ACTIVITY >> From the first line of the data down to the line bearing "(283, 323) = (282, 301): green", output every line exactly and include no pictures.

Collected data >>

━━━━━━

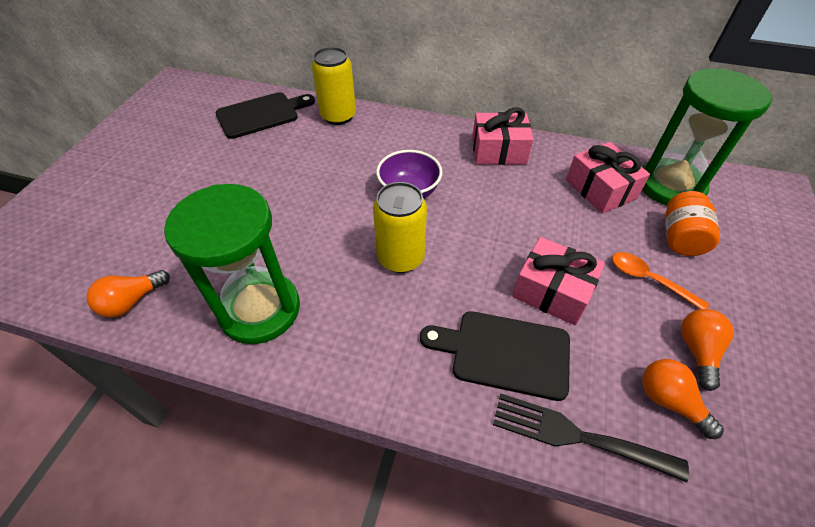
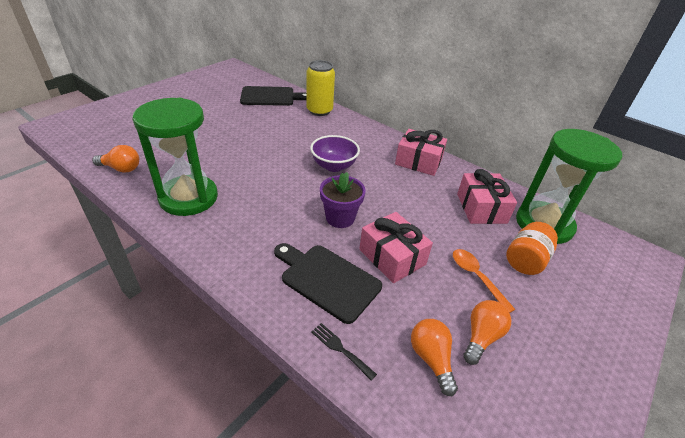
camera: 20 degrees right, 10 degrees down
(132, 301) = (121, 168): orange light bulb -> orange light bulb turned 150 degrees counterclockwise
(400, 258) = (298, 200): yellow can -> none
(464, 263) = (340, 218): none -> purple flower pot
(576, 435) = (340, 349): black fork -> black fork, size x0.52

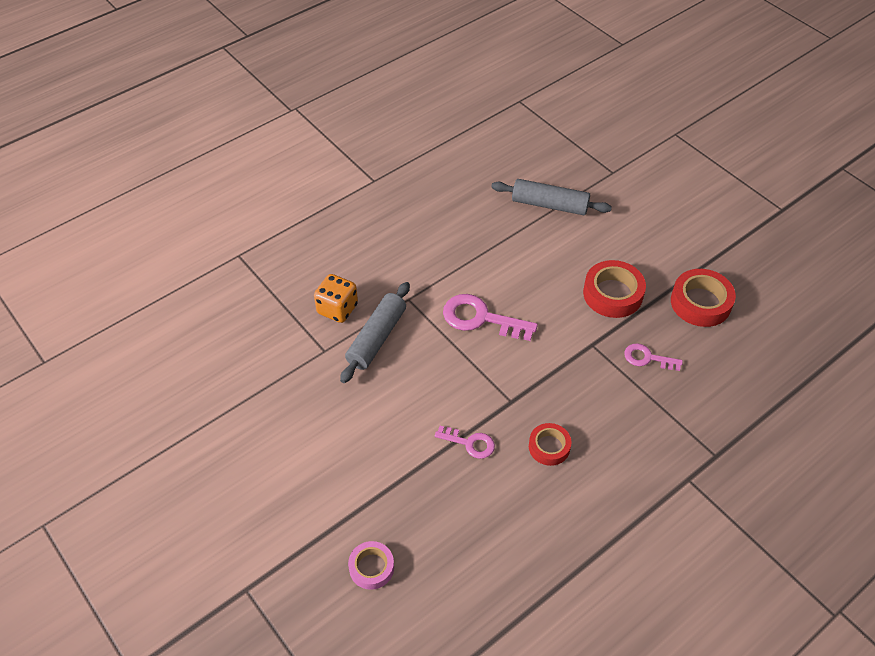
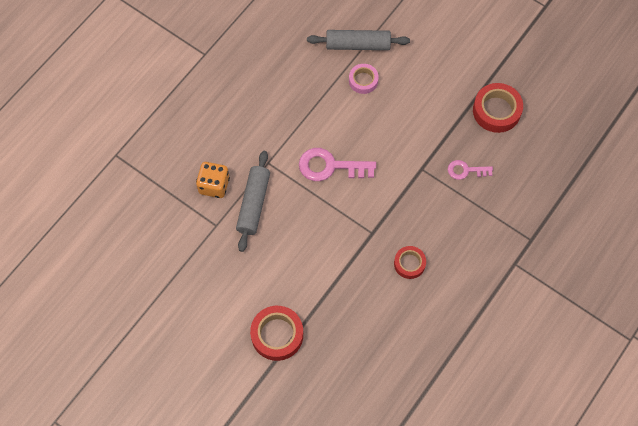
camera: 15 degrees left, 15 degrees up
(371, 567) = (307, 389): pink tape -> pink tape (363, 80)
(470, 443) = (350, 275): pink key -> none
(613, 294) = (427, 119): red tape -> red tape (277, 335)

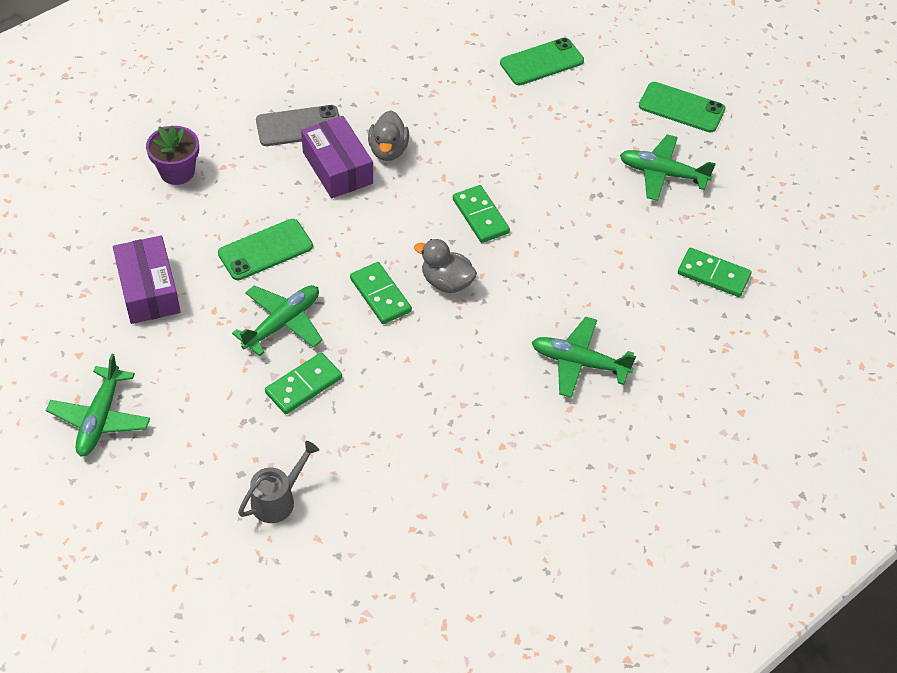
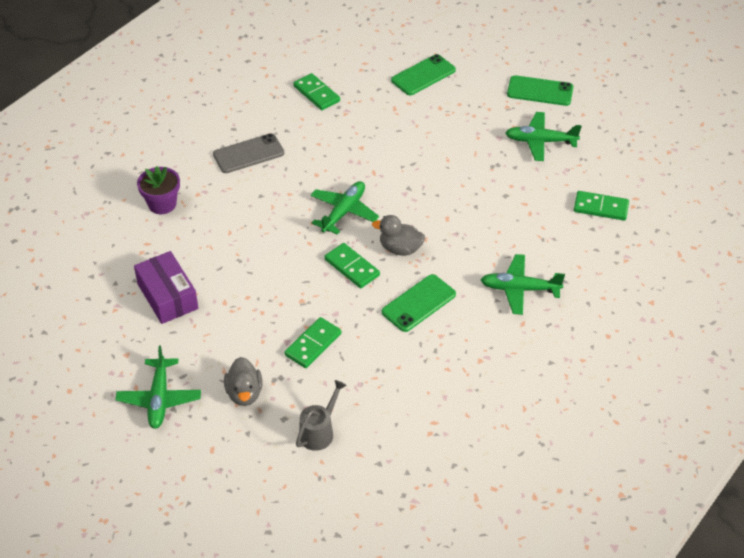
camera: 10 degrees left, 5 degrees down
(265, 250) = (251, 250): green phone -> green phone (418, 303)
(283, 323) = (282, 301): green plane -> green plane (344, 212)
(338, 168) = (289, 179): purple box -> none
(388, 150) = (324, 160): grey duck -> grey duck (244, 393)
(480, 216) = (411, 196): green domino -> green domino (316, 94)

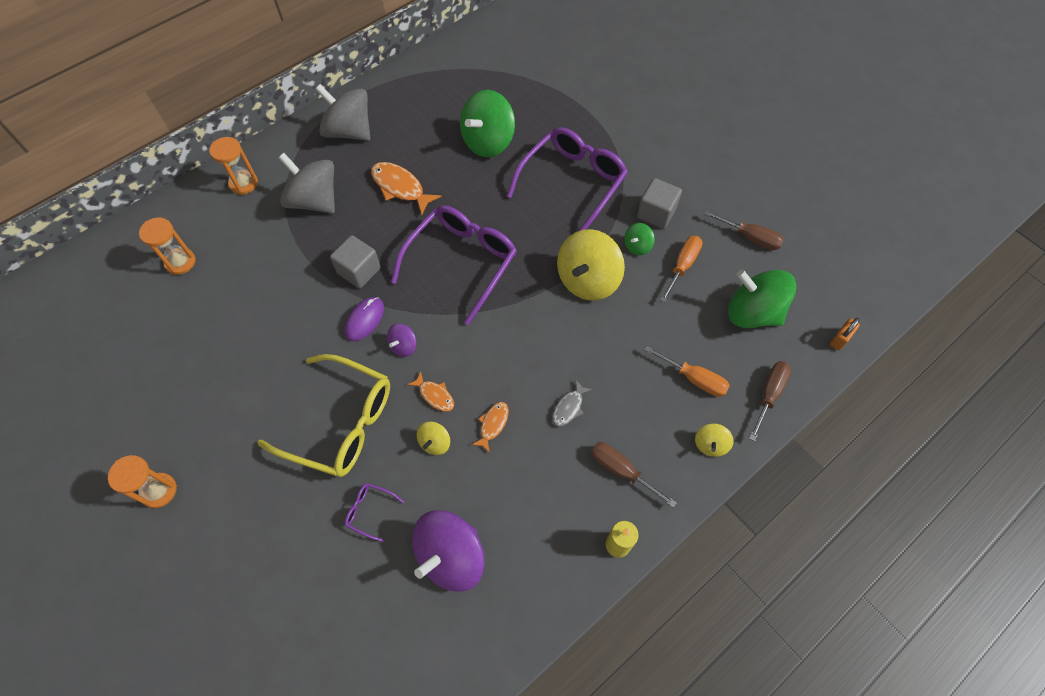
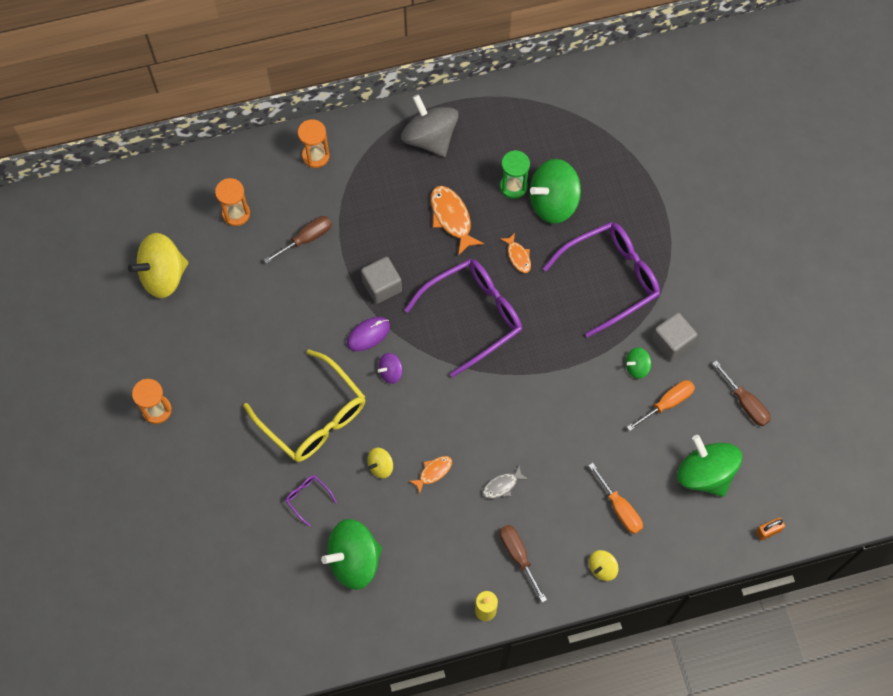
camera: 25 degrees right, 5 degrees up
(314, 200) = (371, 200): grey spinning top -> none
(435, 395) = (398, 426): orange fish -> orange fish (518, 256)
(445, 142) = (513, 186): none -> green hourglass
(450, 556) = (354, 560): purple spinning top -> green spinning top
(588, 280) = (575, 380): yellow spinning top -> yellow spinning top (163, 276)
(769, 395) = (676, 550): brown screwdriver -> brown screwdriver (306, 239)

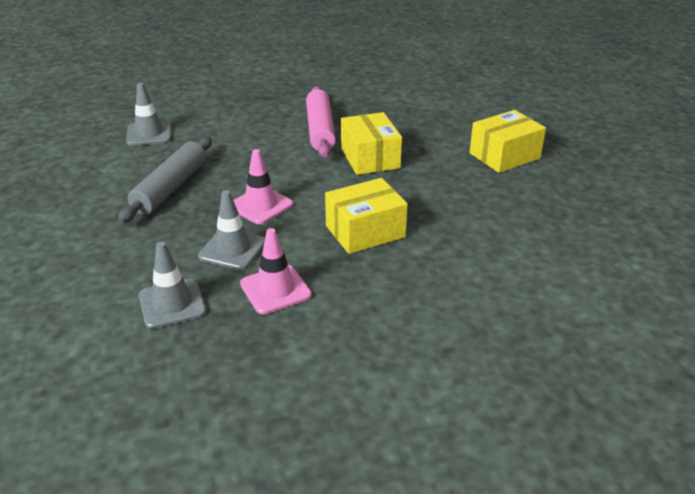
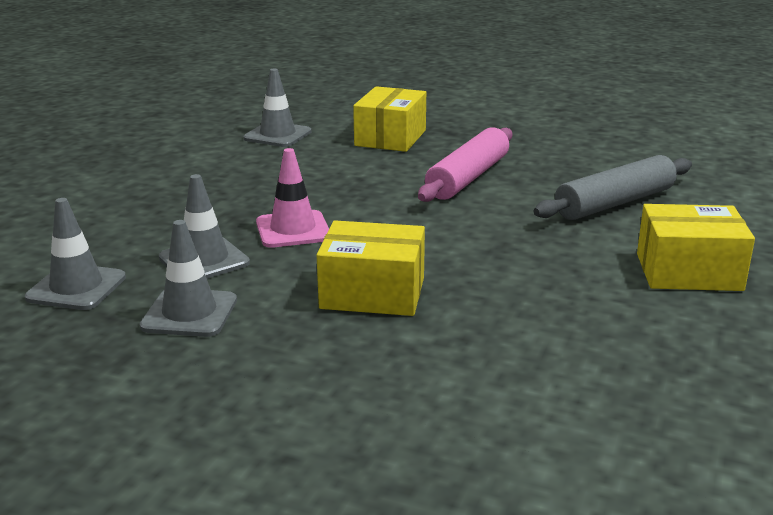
camera: 35 degrees right, 10 degrees down
(170, 188) = (227, 187): grey rolling pin -> grey rolling pin (615, 203)
(275, 289) = (189, 313): pink traffic cone -> grey traffic cone
(370, 158) = (489, 221): yellow box -> yellow box (390, 138)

━━━━━━

ANSWER BOX >>
camera: 20 degrees right, 10 degrees down
(132, 301) = (121, 168): orange light bulb -> orange light bulb turned 150 degrees counterclockwise
(400, 258) = (298, 200): yellow can -> none
(464, 263) = (340, 218): none -> purple flower pot
(576, 435) = (340, 349): black fork -> black fork, size x0.52

camera: 15 degrees left, 15 degrees up
(371, 567) = (307, 389): pink tape -> pink tape (363, 80)
(470, 443) = (350, 275): pink key -> none
(613, 294) = (427, 119): red tape -> red tape (277, 335)

camera: 10 degrees left, 5 degrees down
(265, 250) = (251, 250): green phone -> green phone (418, 303)
(283, 323) = (282, 301): green plane -> green plane (344, 212)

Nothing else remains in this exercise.